● EXERCISE DETAILS
Could you restate word for word every line from the one containing "none -> yellow brick G6:G8 level 2" to the end of the records, and nothing else?

● RECORDS SHOWN
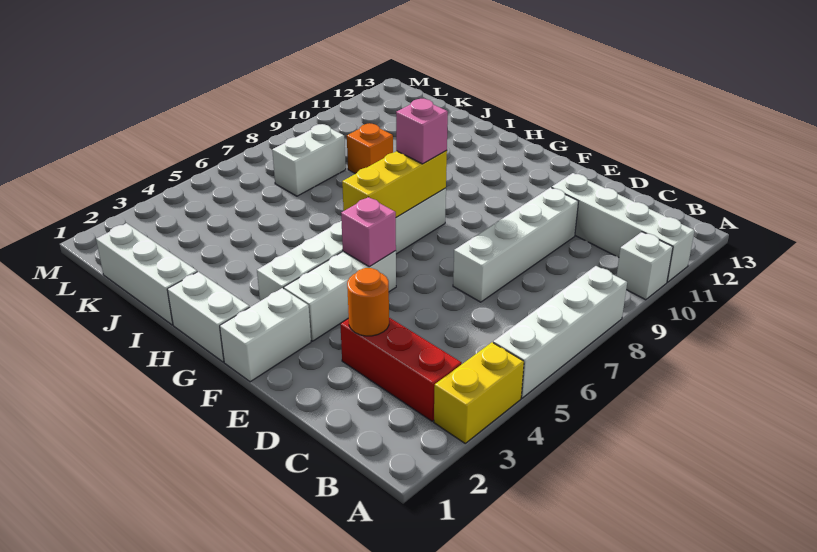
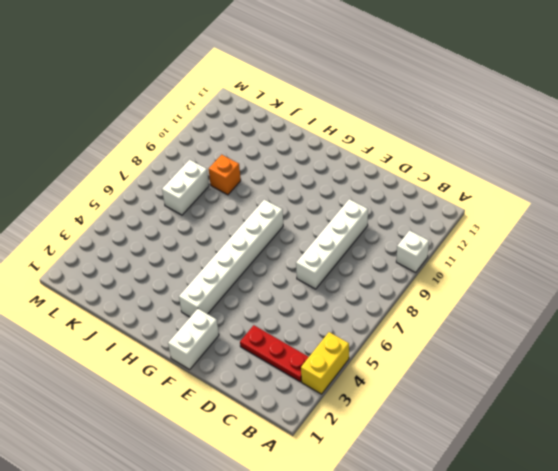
red plate B3:D3 level 1 -> red brick B3:D3 level 1
none -> white brick A5:A8 level 1
none -> white brick A11:D11 level 1
none -> white brick F3:F5 level 1

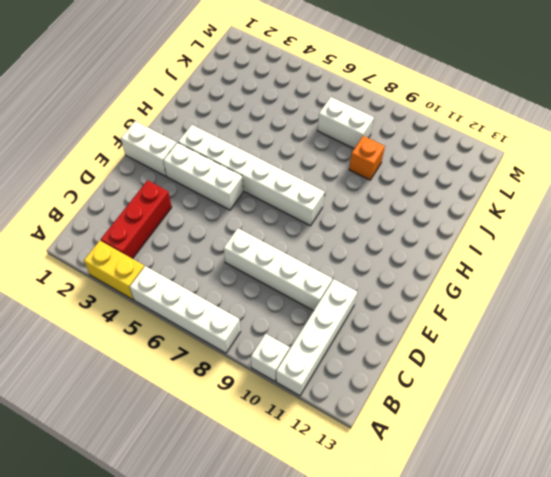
none -> white brick G1:H1 level 1
none -> white brick I1:K1 level 1
none -> orange round brick D3 level 2

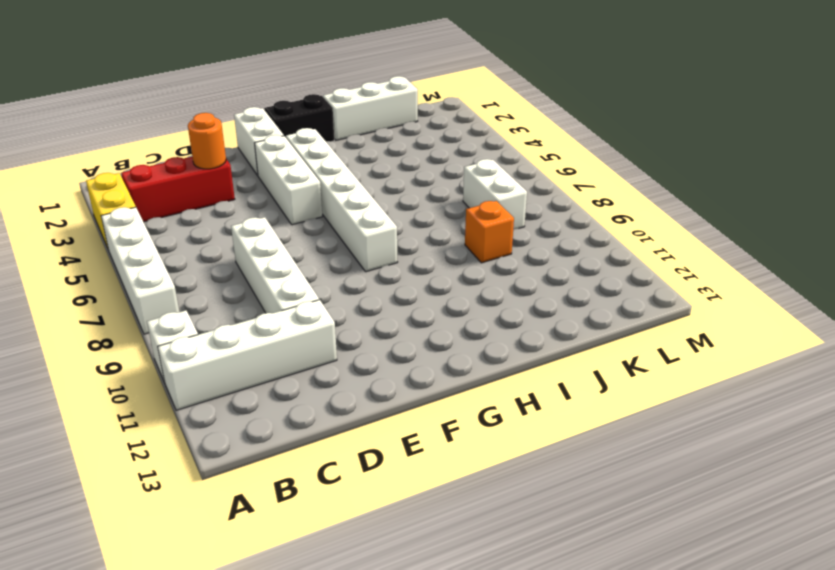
black brick G1:H1 level 1 -> white brick G1:H1 level 1
none -> pink brick F5 level 2
none -> yellow brick G6:G8 level 2
none -> pink brick G8 level 3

● OUTPUT OF THE EXERCISE
none -> yellow brick G6:G8 level 2
none -> pink brick G8 level 3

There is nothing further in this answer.